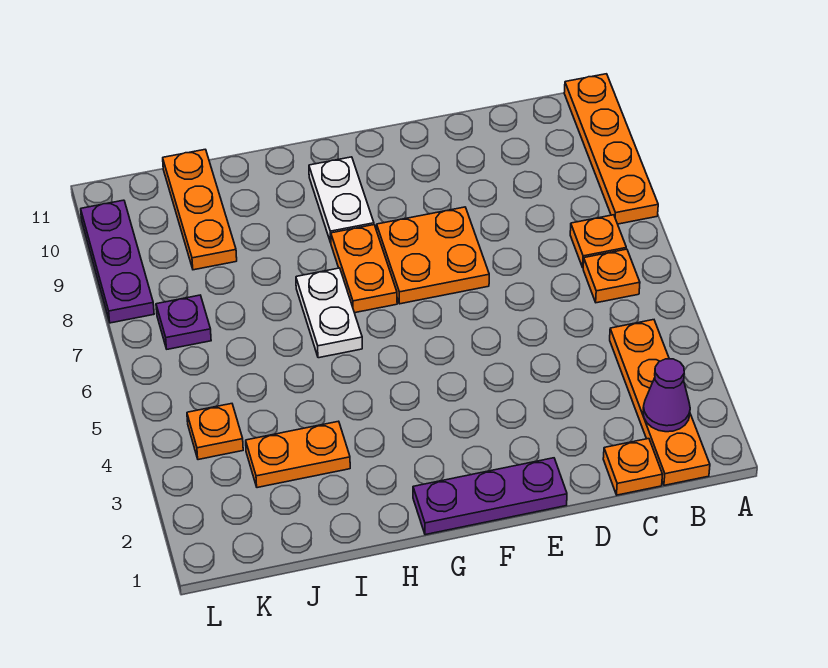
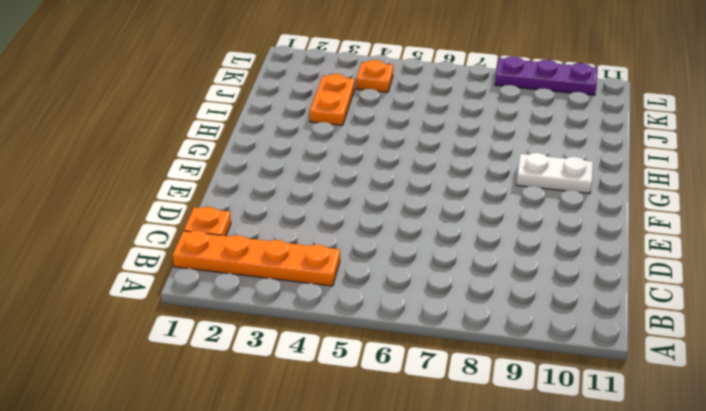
none -> orange plate A8:A11 level 1
none -> orange plate B6 level 1
none -> orange plate B7 level 1

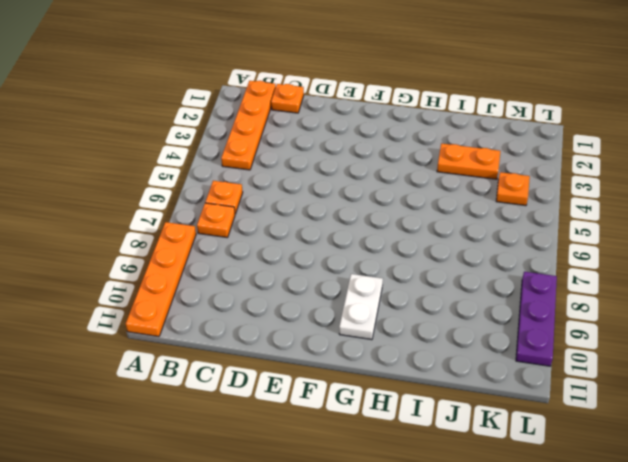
none -> purple plate E1:G1 level 1
none -> orange plate E7:F8 level 1
none -> orange plate G7:G8 level 1

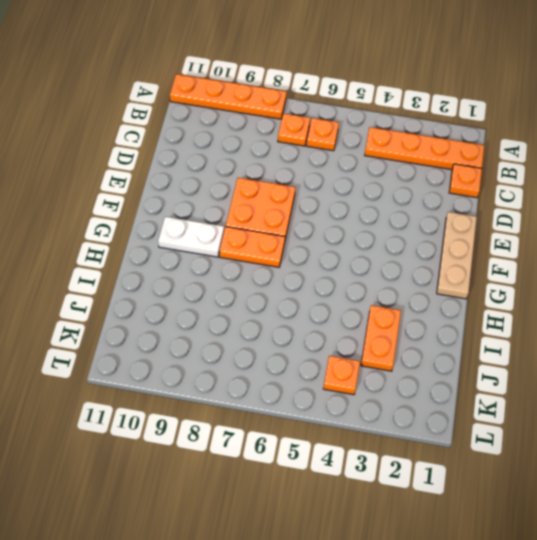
tan plate E1:G1 level 1 -> purple plate E1:G1 level 1
none -> white plate H6:H7 level 1
none -> orange plate J9:J11 level 1
none -> purple plate K7 level 1

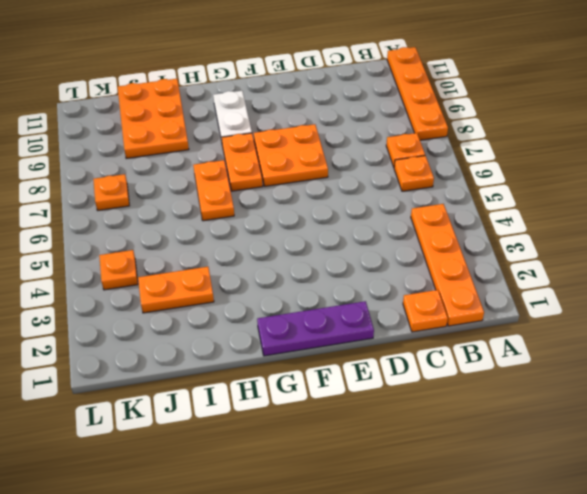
orange plate H6:H7 level 1 -> white plate H6:H7 level 1
orange plate I9:J11 level 1 -> orange plate J9:J11 level 1
orange plate K7 level 1 -> purple plate K7 level 1
none -> purple plate L8:L10 level 1
none -> purple cone B2 level 2

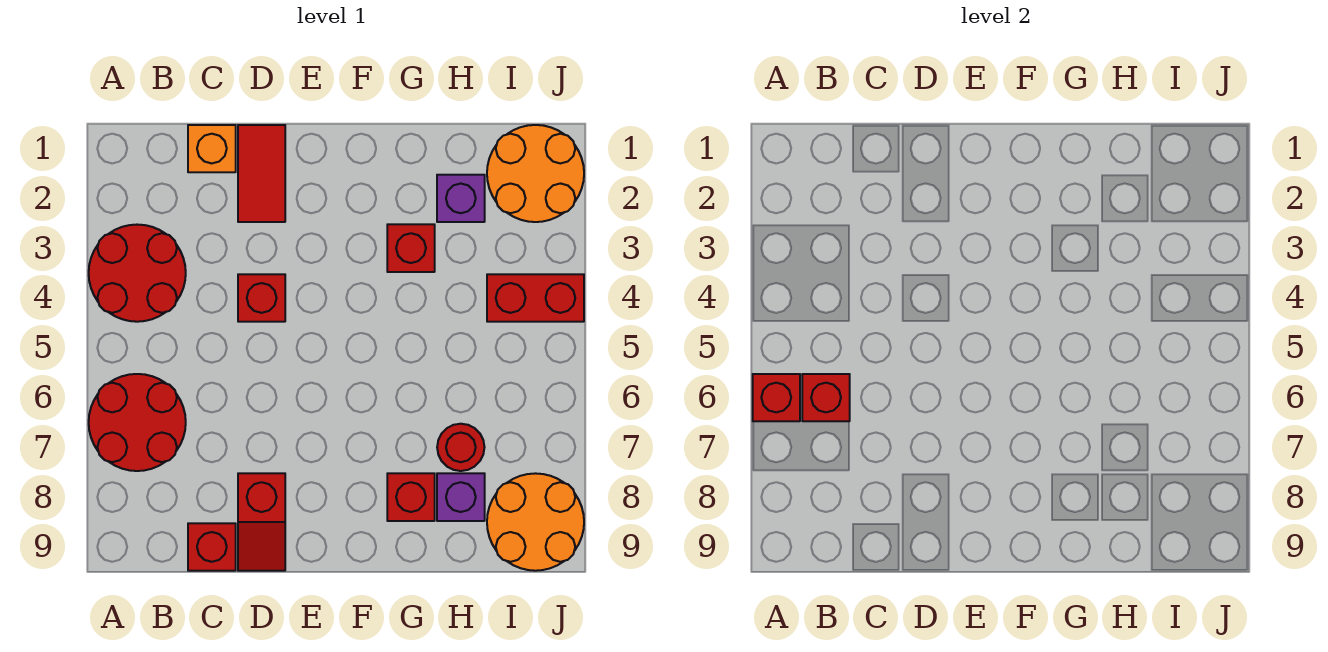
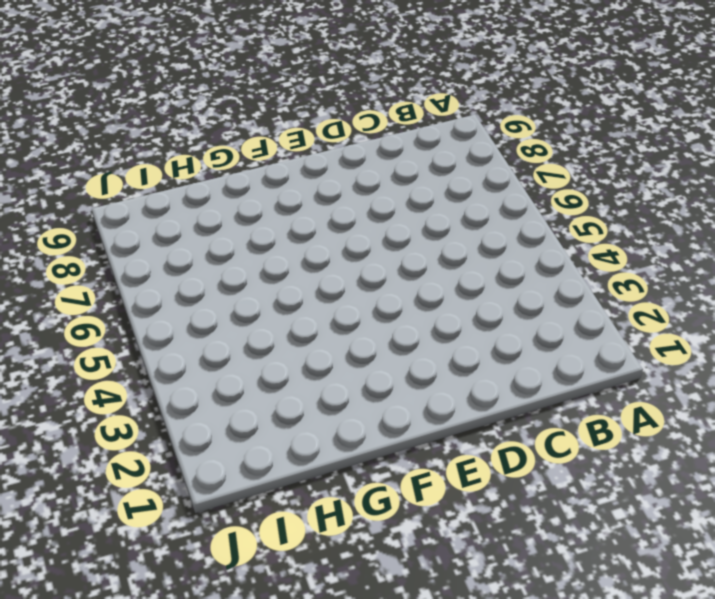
none -> red round brick A3:B4 level 1
none -> red round brick A6:B7 level 1
none -> orange brick C1 level 1

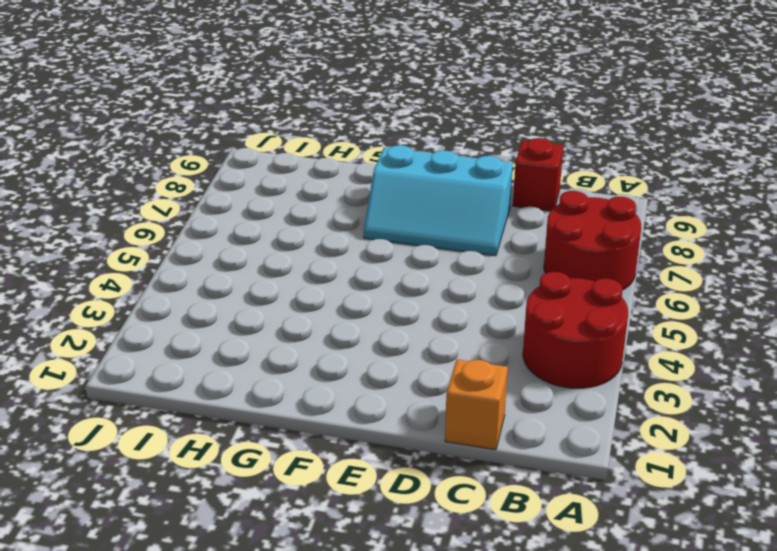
cyan slope D7:F8 level 1 top 8 -> red slope D8:D9 level 1 top 8
none -> red tile D1:D2 level 1
none -> red brick D4 level 1
none -> red brick G3 level 1

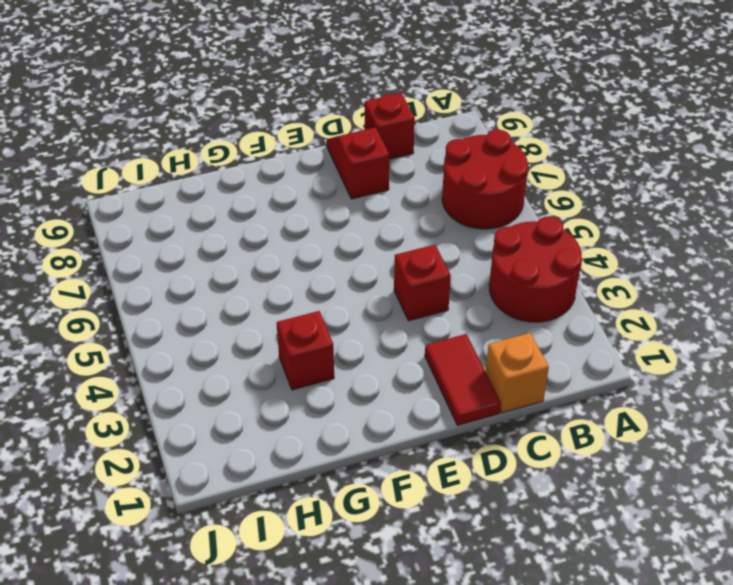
none -> red brick G8 level 1
none -> purple brick H2 level 1
none -> red round brick H7 level 1

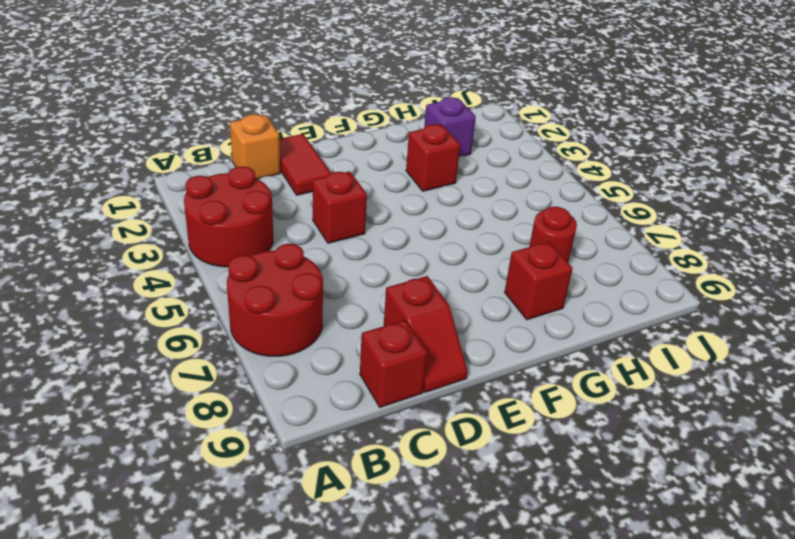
none -> purple brick H8 level 1
none -> orange round brick I1:J2 level 1
none -> red brick I4:J4 level 1

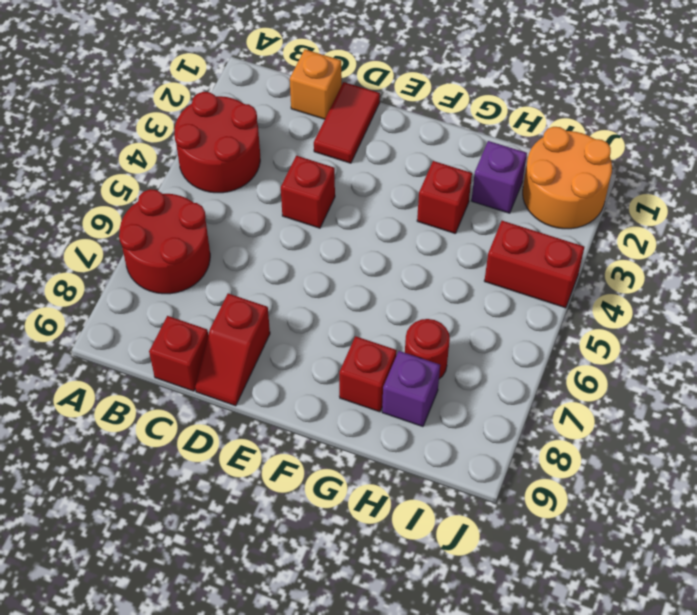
none -> orange round brick I8:J9 level 1
none -> red brick A6 level 2
none -> red brick B6 level 2

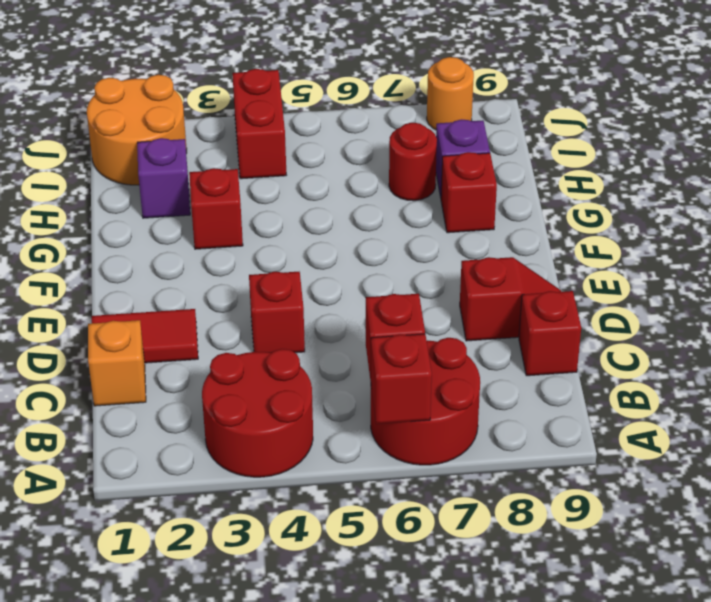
orange round brick J8 level 1 -> orange round brick I8:J9 level 1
::::::
Starting at the line above that contains "none -> orange brick C1 level 1", transcribe every line exactly through the line that contains "none -> purple brick H8 level 1", including that last one, and skip the pictures.

none -> orange brick C1 level 1

cyan slope D7:F8 level 1 top 8 -> red slope D8:D9 level 1 top 8
none -> red tile D1:D2 level 1
none -> red brick D4 level 1
none -> red brick G3 level 1

none -> red brick G8 level 1
none -> purple brick H2 level 1
none -> red round brick H7 level 1

none -> purple brick H8 level 1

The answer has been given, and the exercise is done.